[Stored records]
::::::::::
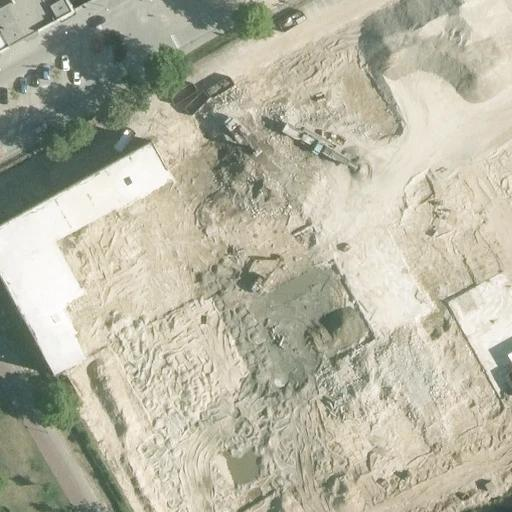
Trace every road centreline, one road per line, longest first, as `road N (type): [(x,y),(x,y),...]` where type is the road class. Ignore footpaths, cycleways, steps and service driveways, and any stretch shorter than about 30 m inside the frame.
road 1 (residential): [(0,139),(148,57)]
road 2 (residential): [(122,8),(0,76)]
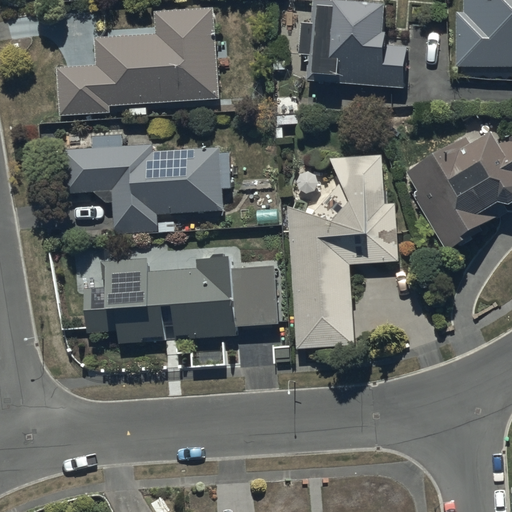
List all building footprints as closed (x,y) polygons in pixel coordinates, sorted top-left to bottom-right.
[(390,0),(315,0),(314,20),(303,20),(301,52),(312,52),(311,79),(407,83),(409,41),(392,40),(392,24),(389,24),(390,0)] [(511,0),(467,0),(467,7),(459,8),(459,62),(511,61),(511,0)] [(218,5),(156,6),(157,30),(98,31),(98,63),(59,63),(60,113),(114,112),(114,101),(132,101),(132,111),(149,111),(149,99),(220,98),(218,5)] [(421,185),(415,189),(449,249),(490,226),(487,220),(510,207),(507,200),(511,197),(511,136),(506,140),(497,125),(473,140),(467,130),(410,167),(421,185)] [(96,144),(63,145),(65,192),(97,190),(108,199),(116,200),(117,231),(160,230),(160,211),(225,210),(224,186),(232,186),(231,150),(223,150),(223,144),(217,145),(216,134),(204,134),(205,145),(156,146),(156,141),(127,141),(126,132),(96,133),(96,144)] [(384,152),(332,155),(343,178),(317,208),(290,203),(299,344),(356,340),(351,262),(402,258),(398,199),(387,200),(384,152)] [(105,283),(88,283),(88,330),(120,330),(120,341),(167,341),(166,299),(175,298),(176,337),(239,337),(239,323),(281,323),(280,263),(239,263),(239,248),(197,248),(197,265),(152,265),(151,254),(104,255),(105,283)]
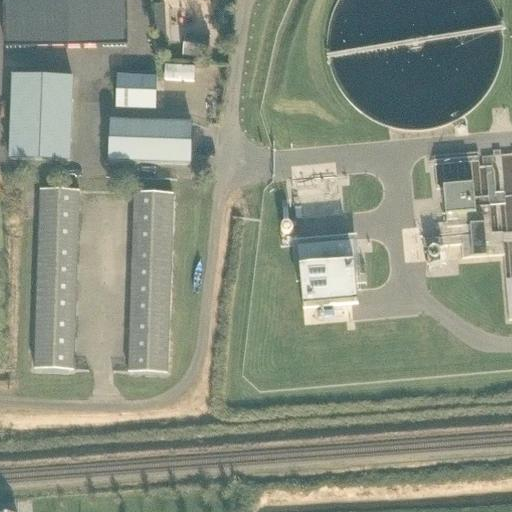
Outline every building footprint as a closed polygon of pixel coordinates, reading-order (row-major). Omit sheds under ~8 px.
[(3,0),(4,50),(127,48),(125,0),(3,0)] [(157,54),(167,54),(165,7),(155,7),(157,54)] [(206,61),(209,40),(185,37),(182,58),(206,61)] [(213,60),(225,61),(227,49),(215,47),(213,60)] [(121,76),(120,110),(160,112),(161,78),(121,76)] [(73,82),(12,80),(10,161),(70,163),(73,82)] [(111,124),(110,144),(110,164),(190,167),(192,126),(191,126),(111,124)] [(476,216),(473,187),(443,189),(445,219),(476,216)] [(73,374),(79,194),(41,193),(35,373),(73,374)] [(135,196),(128,376),(167,377),(173,197),(135,196)] [(470,228),(473,260),(486,259),(483,226),(470,228)] [(307,306),(362,304),(359,244),(305,246),(307,306)] [(335,375),(335,363),(296,364),(296,391),(326,391),(325,375),(335,375)] [(286,395),(285,369),(259,370),(260,396),(286,395)]
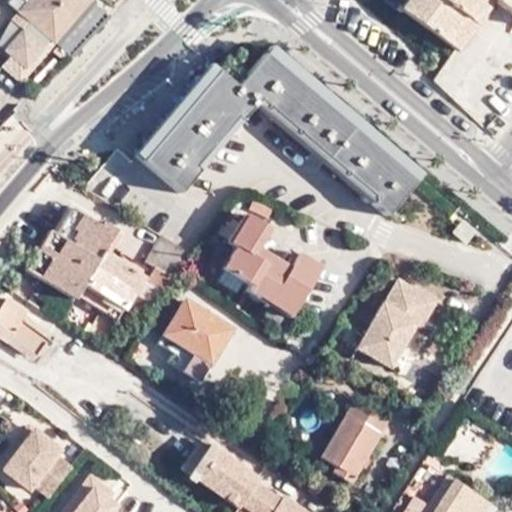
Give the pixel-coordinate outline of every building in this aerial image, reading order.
[(7,58),(17,66),(22,71),(47,42),(51,45),(87,1),(86,0),(26,0),(14,15),(25,24),(19,31),(1,54),(7,58)] [(511,0),(401,0),(396,8),(453,50),(491,0),(493,0),(511,13),(511,0)] [(25,24),(14,15),(9,22),(19,31),(25,24)] [(414,180),(420,174),(267,46),(261,53),(414,180)] [(182,97),(132,155),(178,194),(230,131),(252,105),(318,160),(384,216),(414,180),(261,53),(233,87),(208,66),(182,97)] [(0,84),(17,66),(7,58),(0,66),(0,84)] [(201,61),(175,91),(182,97),(208,66),(201,61)] [(167,85),(119,144),(132,155),(182,97),(175,91),(167,85)] [(34,248),(11,288),(39,307),(52,286),(70,298),(72,294),(114,320),(141,276),(105,252),(98,248),(107,234),(113,238),(116,232),(96,220),(93,223),(67,208),(52,234),(40,252),(34,248)] [(297,245),(284,268),(254,250),(270,223),(247,208),(229,236),(238,242),(224,264),(250,280),(246,287),(291,315),(323,262),(297,245)] [(472,231),(461,221),(452,232),(464,241),(472,231)] [(45,230),(34,248),(40,252),(52,234),(45,230)] [(98,248),(105,252),(113,238),(107,234),(98,248)] [(165,236),(160,234),(152,246),(157,249),(165,236)] [(145,279),(163,291),(180,269),(191,253),(165,236),(157,249),(152,246),(144,259),(153,266),(145,279)] [(142,283),(160,295),(163,291),(145,279),(142,283)] [(319,351),(346,367),(356,348),(389,367),(413,324),(419,328),(437,299),(412,285),(410,287),(397,279),(383,305),(381,304),(362,334),(340,320),(319,351)] [(46,337),(20,318),(23,314),(24,310),(4,295),(0,300),(0,337),(3,339),(6,336),(34,354),(46,337)] [(233,331),(184,300),(161,335),(211,366),(233,331)] [(20,318),(46,337),(49,332),(23,314),(20,318)] [(3,339),(30,359),(34,354),(6,336),(3,339)] [(153,350),(141,344),(131,361),(142,368),(153,350)] [(350,482),(358,468),(365,457),(389,420),(354,399),(319,456),(335,466),(332,471),(350,482)] [(69,466),(70,466),(54,452),(57,446),(44,436),(41,442),(35,437),(38,432),(27,423),(15,439),(20,443),(3,463),(1,466),(27,486),(31,481),(47,493),(69,466)] [(41,442),(44,436),(38,432),(35,437),(41,442)] [(198,439),(188,432),(184,438),(191,442),(174,466),(188,476),(189,475),(178,467),(198,439)] [(305,511),(280,494),(279,496),(274,493),(271,497),(246,480),(250,475),(255,479),(256,478),(200,437),(198,439),(178,467),(189,475),(188,476),(229,505),(230,504),(232,501),(246,511),(305,511)] [(0,456),(0,460),(3,463),(20,443),(15,439),(0,456)] [(446,465),(429,453),(426,458),(443,469),(446,465)] [(365,457),(358,468),(364,472),(370,462),(365,457)] [(114,511),(111,509),(115,504),(107,497),(100,492),(105,486),(89,473),(71,497),(78,503),(70,511),(114,511)] [(428,505),(423,511),(482,511),(491,500),(448,473),(428,505)] [(255,479),(250,475),(246,480),(271,497),(274,493),(255,479)] [(100,492),(107,497),(111,491),(105,486),(100,492)] [(414,496),(403,511),(423,511),(428,505),(414,496)] [(59,511),(70,511),(78,503),(71,497),(59,511)] [(489,511),(495,503),(491,500),(482,511),(489,511)] [(246,511),(232,501),(230,504),(229,505),(227,508),(233,511),(246,511)]
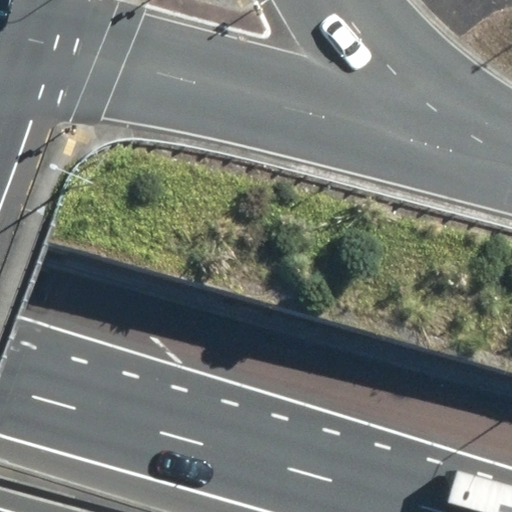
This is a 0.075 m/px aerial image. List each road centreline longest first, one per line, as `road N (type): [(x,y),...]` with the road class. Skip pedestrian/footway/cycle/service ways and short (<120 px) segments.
::::::::::
● **Task to carry out**
Update all of the records by replacing "centreline" with "centerline" and changing nothing else. Leave the pictures out of your answer.

● **Result below**
Trace every road centerline, one road per line, longest first, as `road N (type): [(x,y),(x,y),...]` where type is the road class. Ignore footpaths, cycleways, steps and service driveways, and any stretch shorter than about 30 m inside the frame.
road 1 (residential): [(0,139),(148,57)]
road 2 (residential): [(122,8),(0,76)]
List all building footprints as closed (x,y) polygons in pixel coordinates, sorted top-left to bottom-right.
[(390,0),(315,0),(314,20),(303,20),(301,52),(312,52),(311,79),(407,83),(409,41),(392,40),(392,24),(389,24),(390,0)] [(511,0),(467,0),(467,7),(459,8),(459,62),(511,61),(511,0)] [(218,5),(156,6),(157,30),(98,31),(98,63),(59,63),(60,113),(114,112),(114,101),(132,101),(132,111),(149,111),(149,99),(220,98),(218,5)] [(421,185),(415,189),(449,249),(490,226),(487,220),(510,207),(507,200),(511,197),(511,136),(506,140),(497,125),(473,140),(467,130),(410,167),(421,185)] [(96,144),(63,145),(65,192),(97,190),(108,199),(116,200),(117,231),(160,230),(160,211),(225,210),(224,186),(232,186),(231,150),(223,150),(223,144),(217,145),(216,134),(204,134),(205,145),(156,146),(156,141),(127,141),(126,132),(96,133),(96,144)] [(384,152),(332,155),(343,178),(317,208),(290,203),(299,344),(356,340),(351,262),(402,258),(398,199),(387,200),(384,152)] [(105,283),(88,283),(88,330),(120,330),(120,341),(167,341),(166,299),(175,298),(176,337),(239,337),(239,323),(281,323),(280,263),(239,263),(239,248),(197,248),(197,265),(152,265),(151,254),(104,255),(105,283)]
Outline every building footprint as a closed polygon of pixel coordinates, reading-order (row-major). Omit sheds under ~8 px.
[(3,0),(4,50),(127,48),(125,0),(3,0)] [(157,54),(167,54),(165,7),(155,7),(157,54)] [(206,61),(209,40),(185,37),(182,58),(206,61)] [(213,60),(225,61),(227,49),(215,47),(213,60)] [(121,76),(120,110),(160,112),(161,78),(121,76)] [(73,82),(12,80),(10,161),(70,163),(73,82)] [(111,124),(110,144),(110,164),(190,167),(192,126),(191,126),(111,124)] [(476,216),(473,187),(443,189),(445,219),(476,216)] [(73,374),(79,194),(41,193),(35,373),(73,374)] [(135,196),(128,376),(167,377),(173,197),(135,196)] [(470,228),(473,260),(486,259),(483,226),(470,228)] [(307,306),(362,304),(359,244),(305,246),(307,306)] [(335,375),(335,363),(296,364),(296,391),(326,391),(325,375),(335,375)] [(286,395),(285,369),(259,370),(260,396),(286,395)]
Give the pixel-coordinate outline of every building in this aerial image, reading order.
[(7,58),(17,66),(22,71),(47,42),(51,45),(87,1),(86,0),(26,0),(14,15),(25,24),(19,31),(1,54),(7,58)] [(511,0),(401,0),(396,8),(453,50),(491,0),(493,0),(511,13),(511,0)] [(25,24),(14,15),(9,22),(19,31),(25,24)] [(414,180),(420,174),(267,46),(261,53),(414,180)] [(182,97),(132,155),(178,194),(230,131),(252,105),(318,160),(384,216),(414,180),(261,53),(233,87),(208,66),(182,97)] [(0,84),(17,66),(7,58),(0,66),(0,84)] [(201,61),(175,91),(182,97),(208,66),(201,61)] [(167,85),(119,144),(132,155),(182,97),(175,91),(167,85)] [(34,248),(11,288),(39,307),(52,286),(70,298),(72,294),(114,320),(141,276),(105,252),(98,248),(107,234),(113,238),(116,232),(96,220),(93,223),(67,208),(52,234),(40,252),(34,248)] [(297,245),(284,268),(254,250),(270,223),(247,208),(229,236),(238,242),(224,264),(250,280),(246,287),(291,315),(323,262),(297,245)] [(472,231),(461,221),(452,232),(464,241),(472,231)] [(45,230),(34,248),(40,252),(52,234),(45,230)] [(98,248),(105,252),(113,238),(107,234),(98,248)] [(165,236),(160,234),(152,246),(157,249),(165,236)] [(145,279),(163,291),(180,269),(191,253),(165,236),(157,249),(152,246),(144,259),(153,266),(145,279)] [(142,283),(160,295),(163,291),(145,279),(142,283)] [(319,351),(346,367),(356,348),(389,367),(413,324),(419,328),(437,299),(412,285),(410,287),(397,279),(383,305),(381,304),(362,334),(340,320),(319,351)] [(46,337),(20,318),(23,314),(24,310),(4,295),(0,300),(0,337),(3,339),(6,336),(34,354),(46,337)] [(233,331),(184,300),(161,335),(211,366),(233,331)] [(20,318),(46,337),(49,332),(23,314),(20,318)] [(3,339),(30,359),(34,354),(6,336),(3,339)] [(153,350),(141,344),(131,361),(142,368),(153,350)] [(350,482),(358,468),(365,457),(389,420),(354,399),(319,456),(335,466),(332,471),(350,482)] [(69,466),(70,466),(54,452),(57,446),(44,436),(41,442),(35,437),(38,432),(27,423),(15,439),(20,443),(3,463),(1,466),(27,486),(31,481),(47,493),(69,466)] [(41,442),(44,436),(38,432),(35,437),(41,442)] [(198,439),(188,432),(184,438),(191,442),(174,466),(188,476),(189,475),(178,467),(198,439)] [(305,511),(280,494),(279,496),(274,493),(271,497),(246,480),(250,475),(255,479),(256,478),(200,437),(198,439),(178,467),(189,475),(188,476),(229,505),(230,504),(232,501),(246,511),(305,511)] [(0,456),(0,460),(3,463),(20,443),(15,439),(0,456)] [(446,465),(429,453),(426,458),(443,469),(446,465)] [(365,457),(358,468),(364,472),(370,462),(365,457)] [(114,511),(111,509),(115,504),(107,497),(100,492),(105,486),(89,473),(71,497),(78,503),(70,511),(114,511)] [(428,505),(423,511),(482,511),(491,500),(448,473),(428,505)] [(255,479),(250,475),(246,480),(271,497),(274,493),(255,479)] [(100,492),(107,497),(111,491),(105,486),(100,492)] [(414,496),(403,511),(423,511),(428,505),(414,496)] [(59,511),(70,511),(78,503),(71,497),(59,511)] [(489,511),(495,503),(491,500),(482,511),(489,511)] [(246,511),(232,501),(230,504),(229,505),(227,508),(233,511),(246,511)]
This is a 0.075 m/px aerial image. List each road centerline longest first, one per line, as `road N (type): [(x,y),...]` with the road class. Skip pedestrian/footway/cycle/service ways and short (<120 px) segments.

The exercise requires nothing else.